*DATASET RECORDS*
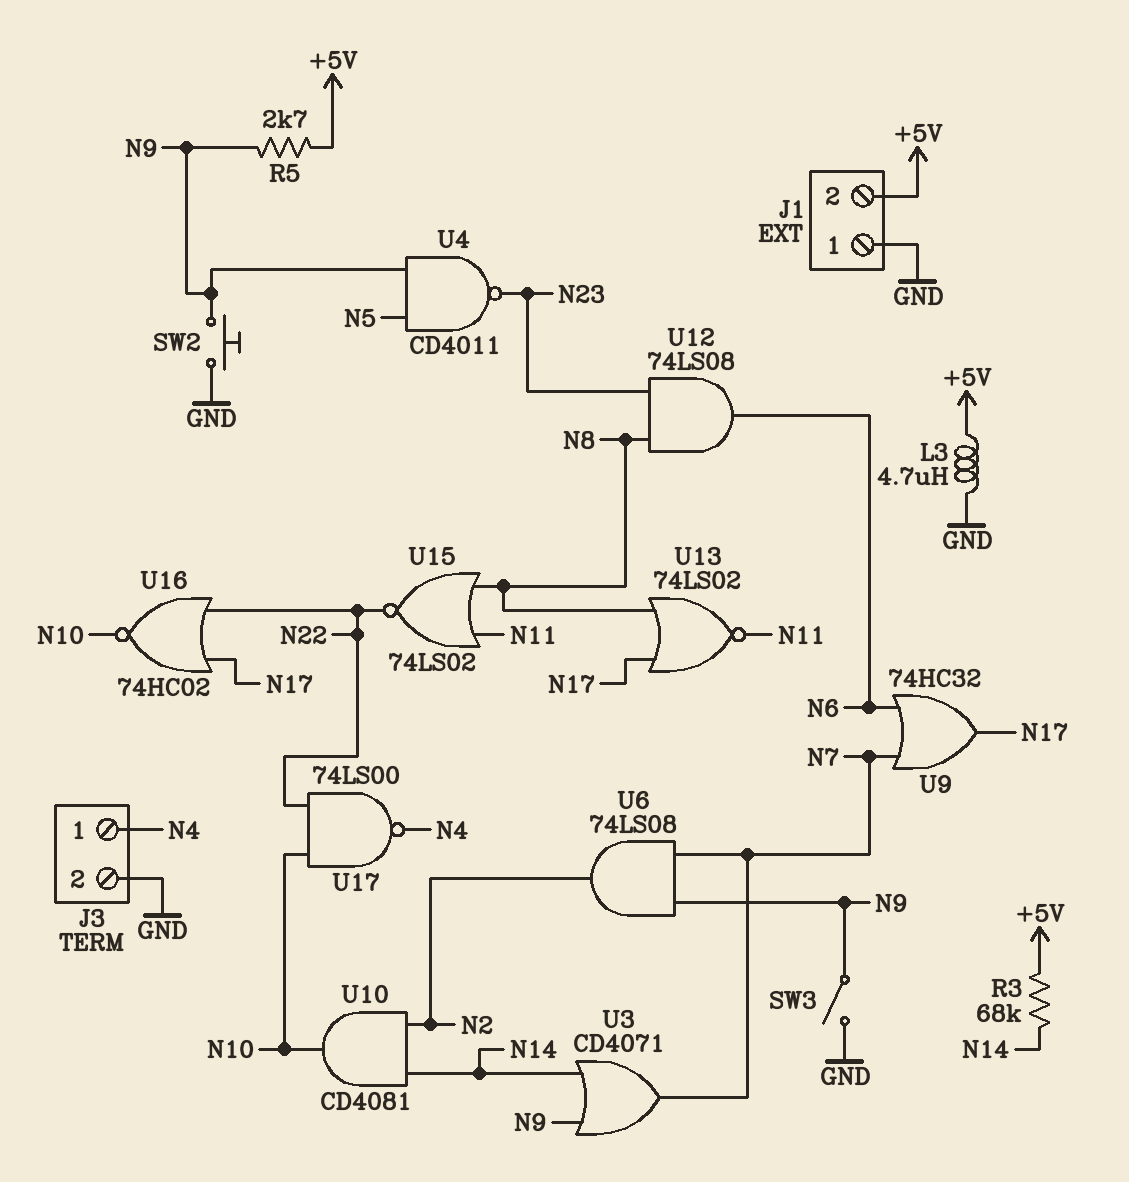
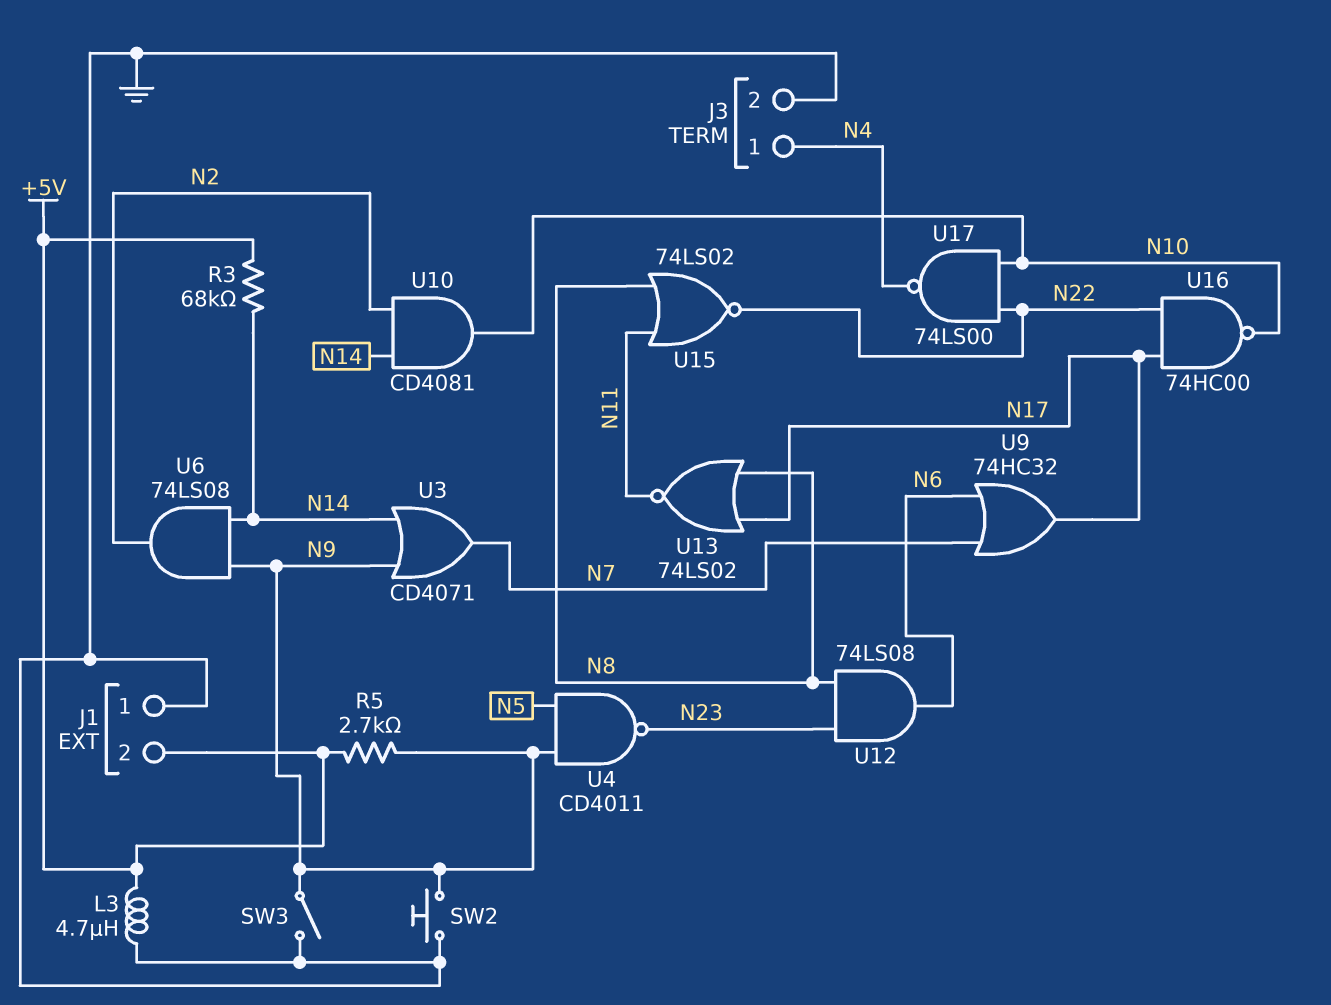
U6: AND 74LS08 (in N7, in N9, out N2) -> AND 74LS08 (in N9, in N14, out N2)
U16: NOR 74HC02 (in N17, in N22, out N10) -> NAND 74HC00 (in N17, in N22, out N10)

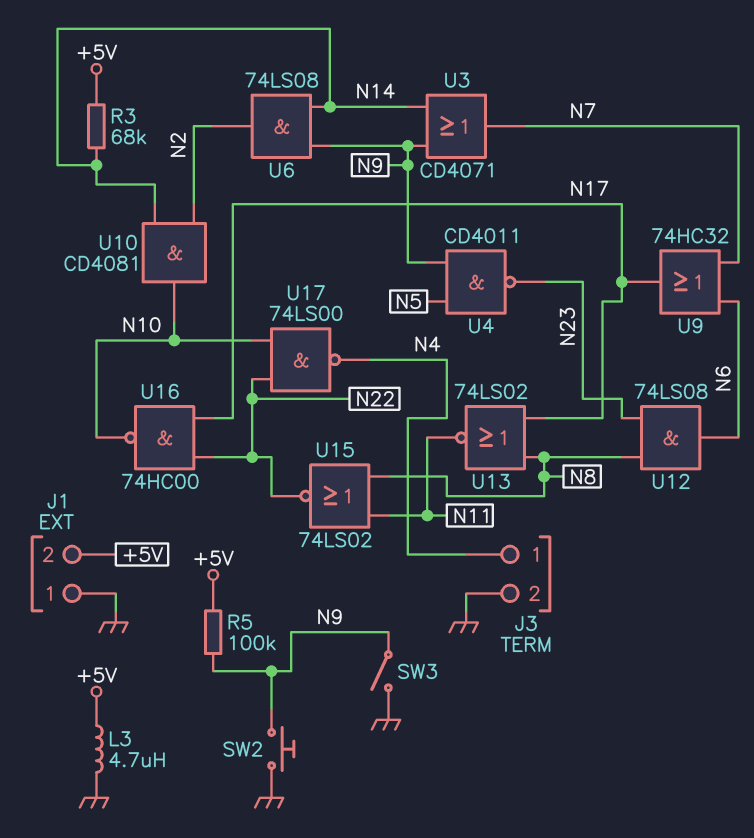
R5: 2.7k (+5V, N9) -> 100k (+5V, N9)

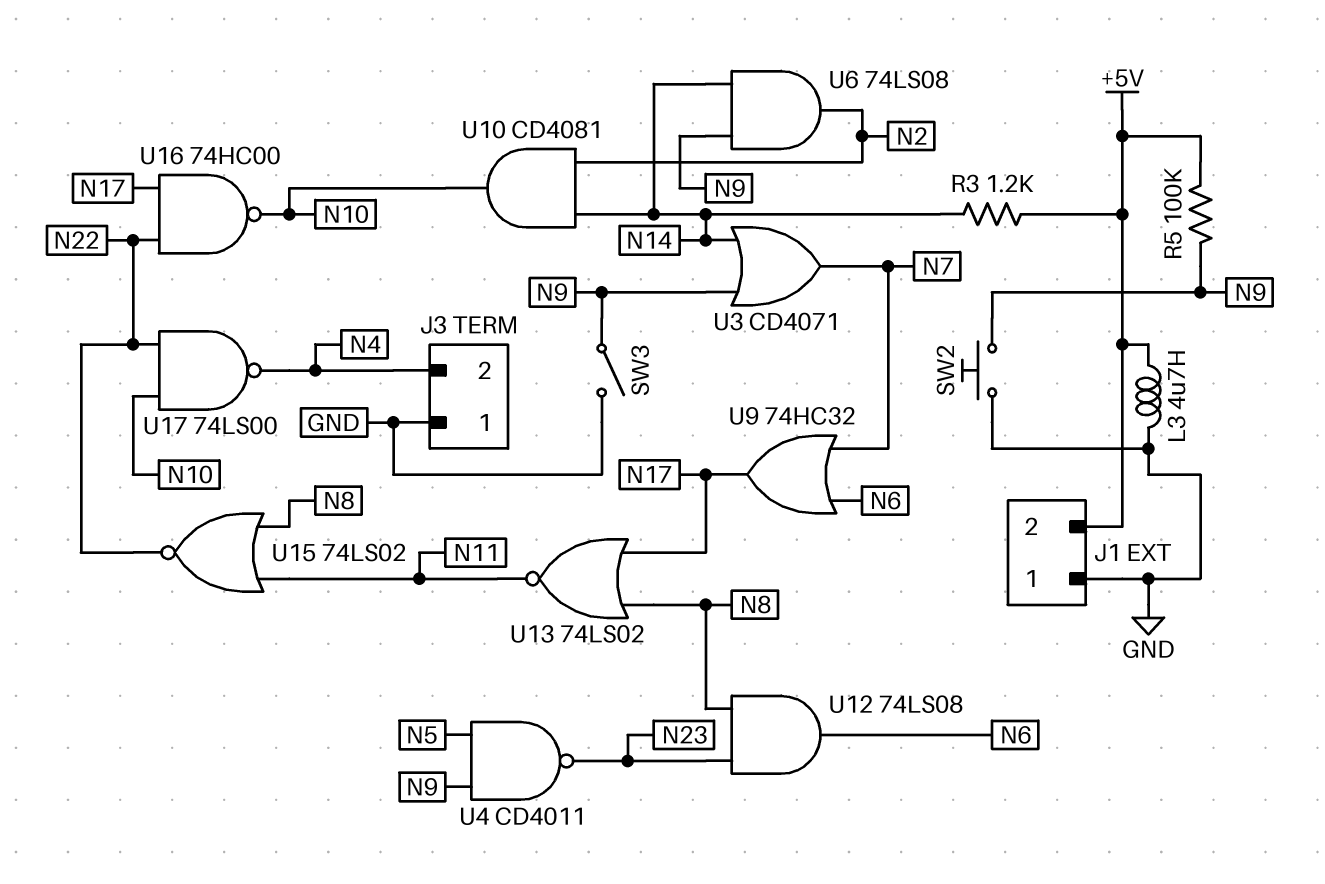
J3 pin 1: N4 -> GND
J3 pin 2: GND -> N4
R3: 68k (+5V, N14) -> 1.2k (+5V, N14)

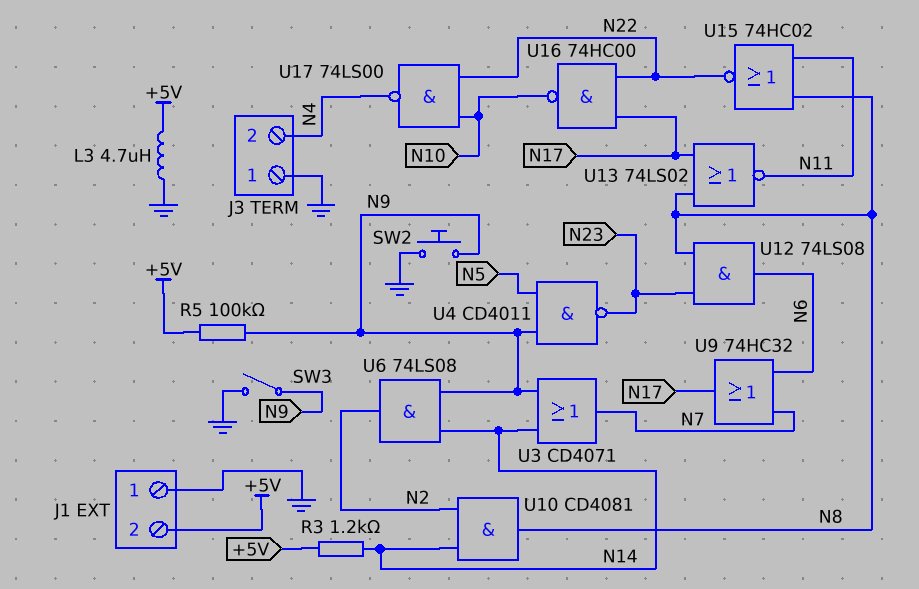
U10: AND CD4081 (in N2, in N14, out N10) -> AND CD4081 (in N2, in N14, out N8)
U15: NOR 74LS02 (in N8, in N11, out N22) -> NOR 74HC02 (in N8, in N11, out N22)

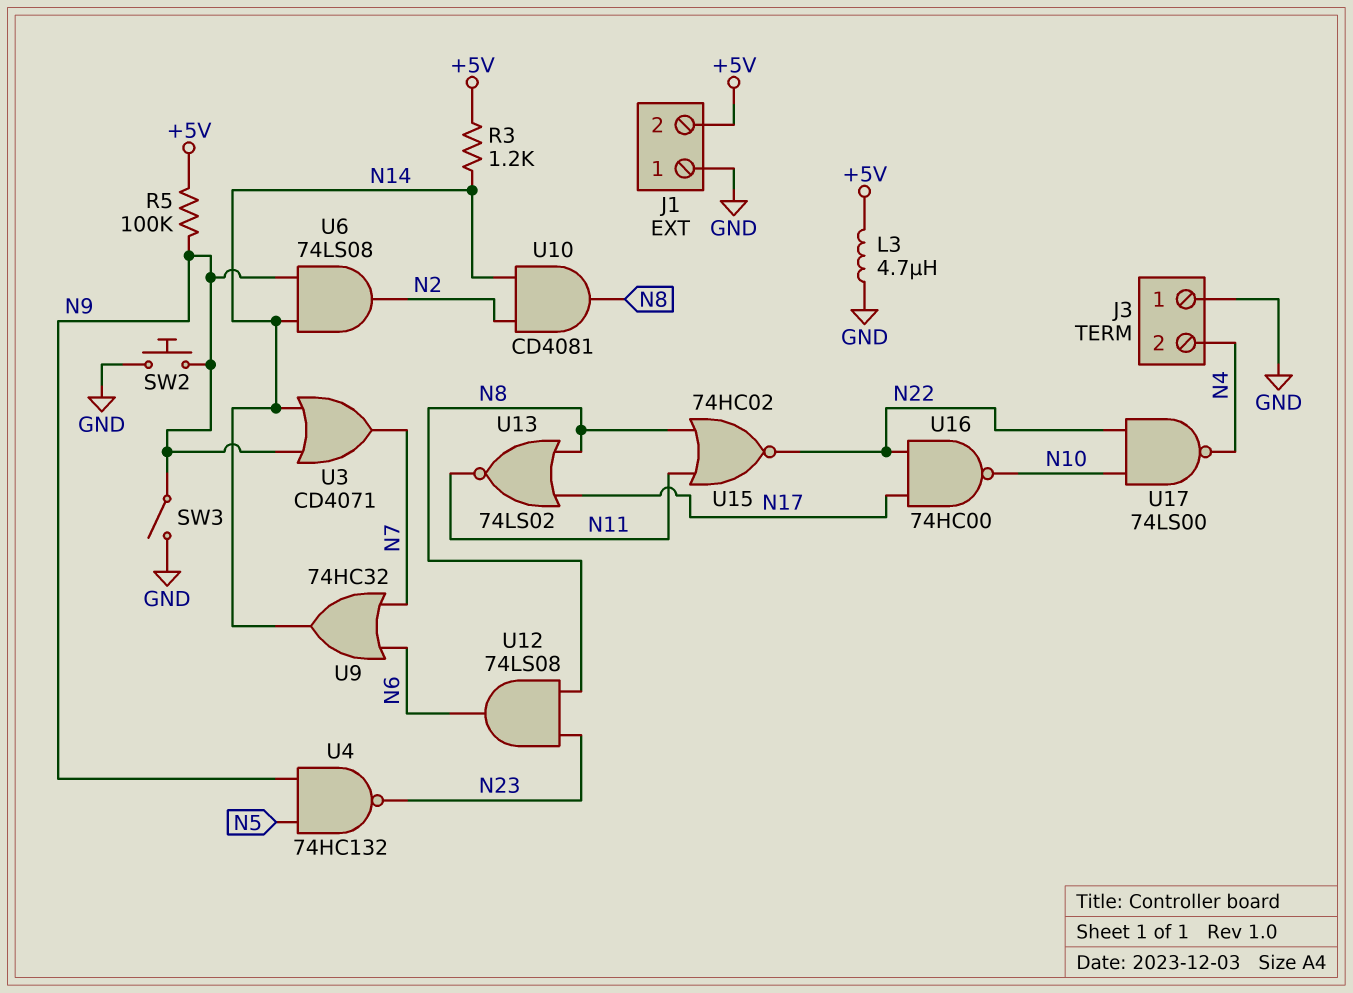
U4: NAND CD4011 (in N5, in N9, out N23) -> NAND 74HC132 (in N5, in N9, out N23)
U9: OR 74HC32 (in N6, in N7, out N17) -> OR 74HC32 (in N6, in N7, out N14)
==
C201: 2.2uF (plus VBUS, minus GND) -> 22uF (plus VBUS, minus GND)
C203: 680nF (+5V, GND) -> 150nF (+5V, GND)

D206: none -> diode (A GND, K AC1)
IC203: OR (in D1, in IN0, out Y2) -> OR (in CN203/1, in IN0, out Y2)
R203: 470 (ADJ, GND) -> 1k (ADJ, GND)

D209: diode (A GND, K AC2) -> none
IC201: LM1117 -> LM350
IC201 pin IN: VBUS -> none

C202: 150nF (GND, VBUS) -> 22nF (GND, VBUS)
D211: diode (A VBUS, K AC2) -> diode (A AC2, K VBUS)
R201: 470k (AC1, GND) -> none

*TASK DIRECTIONS*
Reproduce exactly, and only, the part of the listing above that begins at the line with "D209: diode (A GND, K AC2) -> none" and goes on through the line with "R201: 470k (AC1, GND) -> none".

*RESULT OF THE EXERCISE*
D209: diode (A GND, K AC2) -> none
IC201: LM1117 -> LM350
IC201 pin IN: VBUS -> none

C202: 150nF (GND, VBUS) -> 22nF (GND, VBUS)
D211: diode (A VBUS, K AC2) -> diode (A AC2, K VBUS)
R201: 470k (AC1, GND) -> none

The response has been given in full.